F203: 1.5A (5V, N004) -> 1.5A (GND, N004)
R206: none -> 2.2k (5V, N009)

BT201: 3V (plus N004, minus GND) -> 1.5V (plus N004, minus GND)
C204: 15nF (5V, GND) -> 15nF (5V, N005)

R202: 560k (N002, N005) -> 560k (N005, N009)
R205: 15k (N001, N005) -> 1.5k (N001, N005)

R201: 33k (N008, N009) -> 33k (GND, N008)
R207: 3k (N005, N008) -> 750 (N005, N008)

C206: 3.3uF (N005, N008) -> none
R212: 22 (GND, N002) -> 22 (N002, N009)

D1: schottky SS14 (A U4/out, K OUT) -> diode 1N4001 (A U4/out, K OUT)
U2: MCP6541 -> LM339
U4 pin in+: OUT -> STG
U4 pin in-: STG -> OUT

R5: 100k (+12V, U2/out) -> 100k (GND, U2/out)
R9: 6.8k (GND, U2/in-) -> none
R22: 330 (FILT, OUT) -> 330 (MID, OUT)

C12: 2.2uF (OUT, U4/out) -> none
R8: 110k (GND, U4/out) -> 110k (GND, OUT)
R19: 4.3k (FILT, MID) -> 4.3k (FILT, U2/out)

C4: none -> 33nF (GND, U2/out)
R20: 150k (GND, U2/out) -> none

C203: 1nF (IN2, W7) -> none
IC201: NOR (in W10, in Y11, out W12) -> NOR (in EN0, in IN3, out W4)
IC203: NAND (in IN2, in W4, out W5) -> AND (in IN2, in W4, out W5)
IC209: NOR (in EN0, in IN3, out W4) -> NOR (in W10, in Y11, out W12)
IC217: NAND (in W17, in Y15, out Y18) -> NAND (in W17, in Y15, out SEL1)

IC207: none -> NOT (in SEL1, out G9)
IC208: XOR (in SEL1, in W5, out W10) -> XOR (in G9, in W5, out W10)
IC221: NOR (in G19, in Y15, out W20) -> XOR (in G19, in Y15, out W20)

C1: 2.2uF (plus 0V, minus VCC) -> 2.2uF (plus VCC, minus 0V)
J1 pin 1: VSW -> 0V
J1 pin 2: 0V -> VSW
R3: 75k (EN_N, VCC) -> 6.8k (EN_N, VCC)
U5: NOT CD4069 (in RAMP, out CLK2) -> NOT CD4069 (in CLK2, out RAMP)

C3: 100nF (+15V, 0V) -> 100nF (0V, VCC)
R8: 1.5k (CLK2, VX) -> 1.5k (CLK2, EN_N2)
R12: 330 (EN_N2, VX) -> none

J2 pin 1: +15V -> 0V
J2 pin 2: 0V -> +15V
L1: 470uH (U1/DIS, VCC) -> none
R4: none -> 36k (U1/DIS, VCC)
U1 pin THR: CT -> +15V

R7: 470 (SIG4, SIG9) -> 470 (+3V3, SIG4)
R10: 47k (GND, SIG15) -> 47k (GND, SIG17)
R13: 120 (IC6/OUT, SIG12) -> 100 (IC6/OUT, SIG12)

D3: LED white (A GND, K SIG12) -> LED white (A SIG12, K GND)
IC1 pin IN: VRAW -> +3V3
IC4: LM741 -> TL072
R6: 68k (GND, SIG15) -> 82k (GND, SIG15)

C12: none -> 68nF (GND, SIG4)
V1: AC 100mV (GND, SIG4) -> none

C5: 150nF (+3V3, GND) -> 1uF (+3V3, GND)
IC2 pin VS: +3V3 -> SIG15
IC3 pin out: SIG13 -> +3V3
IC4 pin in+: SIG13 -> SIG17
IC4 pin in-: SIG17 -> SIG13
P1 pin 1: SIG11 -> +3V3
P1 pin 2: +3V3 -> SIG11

::::::::

:: What to work on ::
Scan the material for lines with the word "minus", and copy each line you find.

:: Response area ::
BT201: 3V (plus N004, minus GND) -> 1.5V (plus N004, minus GND)
C1: 2.2uF (plus 0V, minus VCC) -> 2.2uF (plus VCC, minus 0V)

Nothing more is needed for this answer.